## Work to complete
Write out the entire listing below exactly, with the pictures left out.

## Records supplied

== Segment start ==

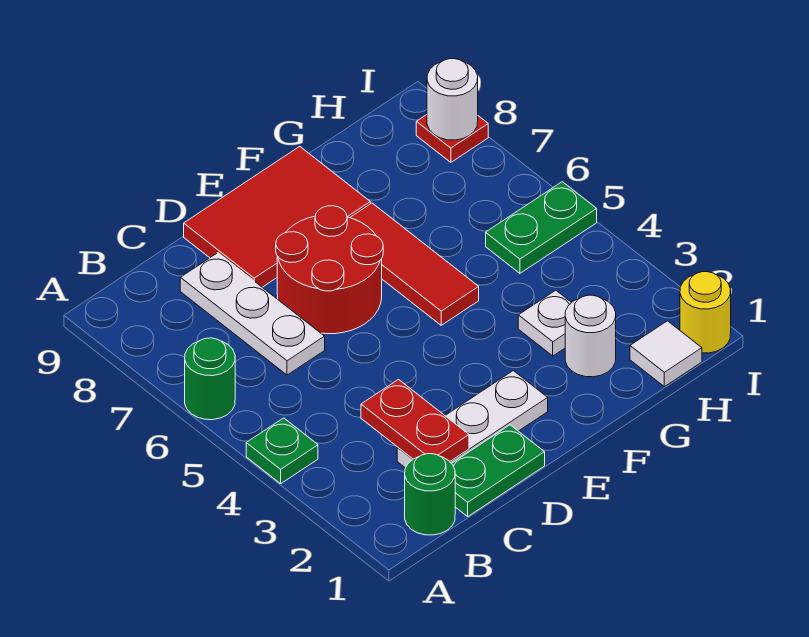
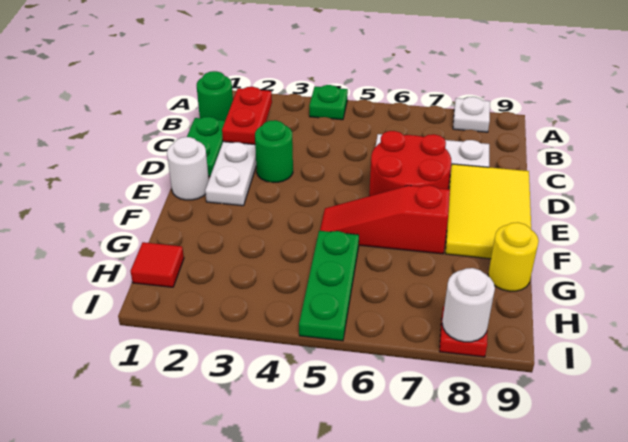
green round brick A6 level 1 -> green round brick D3 level 1
red plate C2:C3 level 2 -> red plate B2:C2 level 2
red tile D8:F9 level 1 -> yellow tile D8:F9 level 1
red tile F5:F7 level 1 -> red slope F5:F7 level 1 top 7
white round brick G2 level 1 -> white round brick E1 level 1
white plate G3 level 1 -> white plate A8 level 1
white tile H1 level 1 -> red tile H1 level 1
green plate H5:I5 level 1 -> green plate G5:I5 level 1
yellow round brick I1 level 1 -> yellow round brick G9 level 1

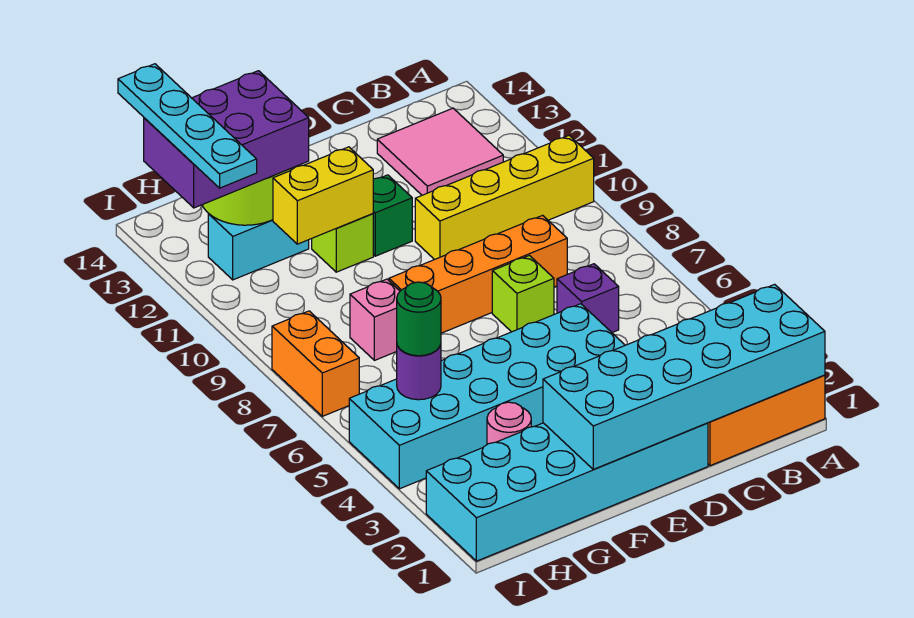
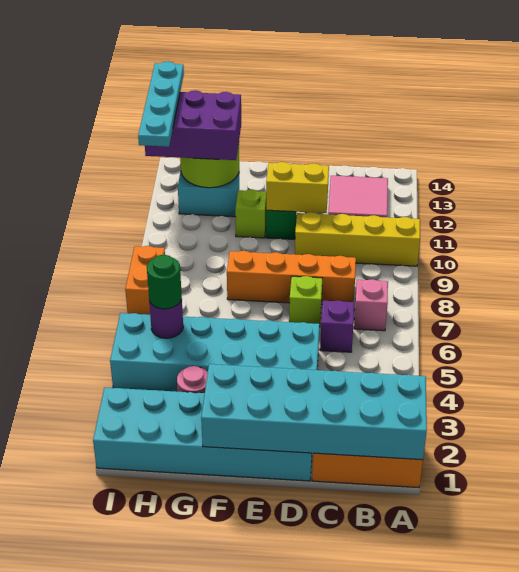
yellow brick F11:G11 level 2 -> yellow brick D11:E11 level 2
pink brick G8 level 1 -> pink brick B7 level 1

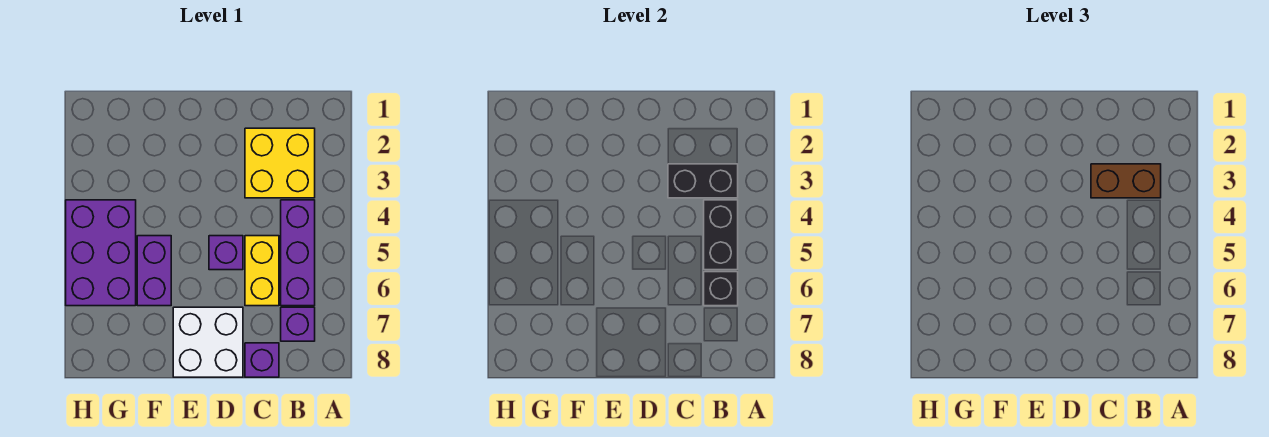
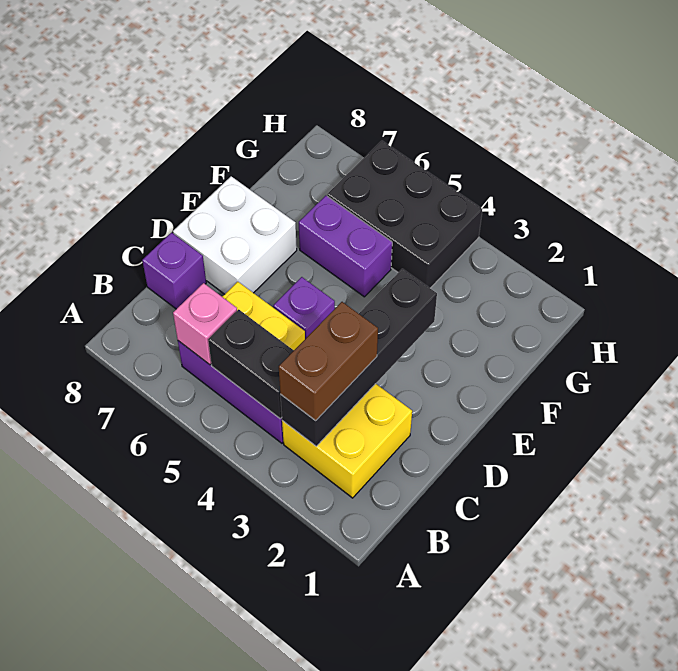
black brick B3:C3 level 2 -> black brick B3:E3 level 2
black brick B6 level 2 -> pink brick B6 level 2
purple brick B7 level 1 -> none
purple brick G4:H6 level 1 -> black brick G4:H6 level 1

== Segment end ==

## Answer for this exercise
green round brick A6 level 1 -> green round brick D3 level 1
red plate C2:C3 level 2 -> red plate B2:C2 level 2
red tile D8:F9 level 1 -> yellow tile D8:F9 level 1
red tile F5:F7 level 1 -> red slope F5:F7 level 1 top 7
white round brick G2 level 1 -> white round brick E1 level 1
white plate G3 level 1 -> white plate A8 level 1
white tile H1 level 1 -> red tile H1 level 1
green plate H5:I5 level 1 -> green plate G5:I5 level 1
yellow round brick I1 level 1 -> yellow round brick G9 level 1

yellow brick F11:G11 level 2 -> yellow brick D11:E11 level 2
pink brick G8 level 1 -> pink brick B7 level 1

black brick B3:C3 level 2 -> black brick B3:E3 level 2
black brick B6 level 2 -> pink brick B6 level 2
purple brick B7 level 1 -> none
purple brick G4:H6 level 1 -> black brick G4:H6 level 1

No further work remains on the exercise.